Search the records for "carcinoma". Copy every line where it appears.

==== The data ====

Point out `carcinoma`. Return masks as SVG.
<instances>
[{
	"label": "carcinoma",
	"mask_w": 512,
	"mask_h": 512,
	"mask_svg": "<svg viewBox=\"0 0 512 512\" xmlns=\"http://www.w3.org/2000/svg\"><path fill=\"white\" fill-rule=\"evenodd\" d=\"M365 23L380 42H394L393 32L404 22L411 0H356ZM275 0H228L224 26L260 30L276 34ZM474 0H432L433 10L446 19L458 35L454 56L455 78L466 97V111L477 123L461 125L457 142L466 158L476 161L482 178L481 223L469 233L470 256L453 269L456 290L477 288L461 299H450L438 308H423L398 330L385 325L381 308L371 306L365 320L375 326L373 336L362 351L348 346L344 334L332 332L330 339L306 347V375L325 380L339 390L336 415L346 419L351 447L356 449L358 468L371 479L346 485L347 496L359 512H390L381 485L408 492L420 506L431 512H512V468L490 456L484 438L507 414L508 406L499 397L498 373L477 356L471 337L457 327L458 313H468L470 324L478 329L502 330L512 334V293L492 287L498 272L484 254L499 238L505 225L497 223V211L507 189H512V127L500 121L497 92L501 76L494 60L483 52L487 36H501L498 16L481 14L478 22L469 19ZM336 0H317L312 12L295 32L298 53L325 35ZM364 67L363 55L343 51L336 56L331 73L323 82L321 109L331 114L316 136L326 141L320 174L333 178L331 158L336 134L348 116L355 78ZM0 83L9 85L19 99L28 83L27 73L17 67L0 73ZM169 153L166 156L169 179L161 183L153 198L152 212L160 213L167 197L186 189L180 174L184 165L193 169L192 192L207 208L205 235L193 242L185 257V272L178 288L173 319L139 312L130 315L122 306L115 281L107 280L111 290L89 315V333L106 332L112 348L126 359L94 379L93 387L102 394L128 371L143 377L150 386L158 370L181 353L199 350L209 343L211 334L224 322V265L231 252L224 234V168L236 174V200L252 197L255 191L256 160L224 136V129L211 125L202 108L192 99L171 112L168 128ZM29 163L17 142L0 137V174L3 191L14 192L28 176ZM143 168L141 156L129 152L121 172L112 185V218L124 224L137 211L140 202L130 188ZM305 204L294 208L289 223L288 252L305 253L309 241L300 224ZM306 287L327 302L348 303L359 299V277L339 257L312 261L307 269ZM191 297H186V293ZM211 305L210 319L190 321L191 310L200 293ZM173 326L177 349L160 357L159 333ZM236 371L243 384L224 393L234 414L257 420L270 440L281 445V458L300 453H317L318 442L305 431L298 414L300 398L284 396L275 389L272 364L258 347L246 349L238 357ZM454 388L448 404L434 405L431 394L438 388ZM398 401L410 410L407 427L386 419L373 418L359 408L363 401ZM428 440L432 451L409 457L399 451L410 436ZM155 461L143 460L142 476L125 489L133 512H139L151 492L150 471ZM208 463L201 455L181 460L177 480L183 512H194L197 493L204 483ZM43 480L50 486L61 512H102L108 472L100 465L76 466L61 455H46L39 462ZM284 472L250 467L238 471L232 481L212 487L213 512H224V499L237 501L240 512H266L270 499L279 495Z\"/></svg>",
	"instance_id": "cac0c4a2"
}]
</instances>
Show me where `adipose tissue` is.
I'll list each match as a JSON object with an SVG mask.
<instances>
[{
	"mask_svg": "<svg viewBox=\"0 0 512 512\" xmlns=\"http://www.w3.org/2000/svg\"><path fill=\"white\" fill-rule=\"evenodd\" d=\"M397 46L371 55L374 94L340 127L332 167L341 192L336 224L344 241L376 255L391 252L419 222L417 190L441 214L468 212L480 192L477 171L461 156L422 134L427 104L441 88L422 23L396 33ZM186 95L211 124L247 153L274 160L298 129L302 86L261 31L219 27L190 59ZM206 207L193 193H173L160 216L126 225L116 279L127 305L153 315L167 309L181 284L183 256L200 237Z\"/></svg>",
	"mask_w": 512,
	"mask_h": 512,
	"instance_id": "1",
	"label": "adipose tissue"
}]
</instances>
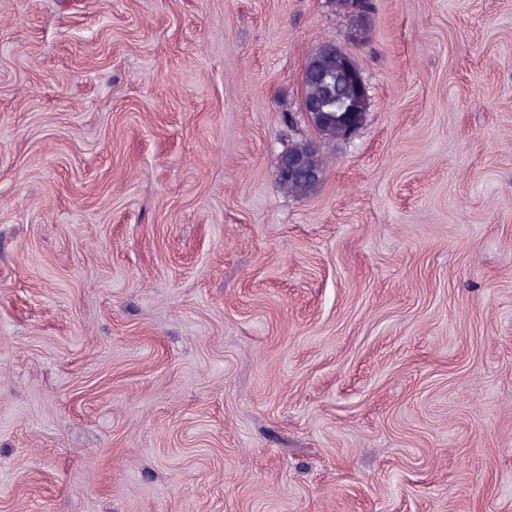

====

**The solution:**
Point out `carcinoma`. Return masks as SVG.
	"label": "carcinoma",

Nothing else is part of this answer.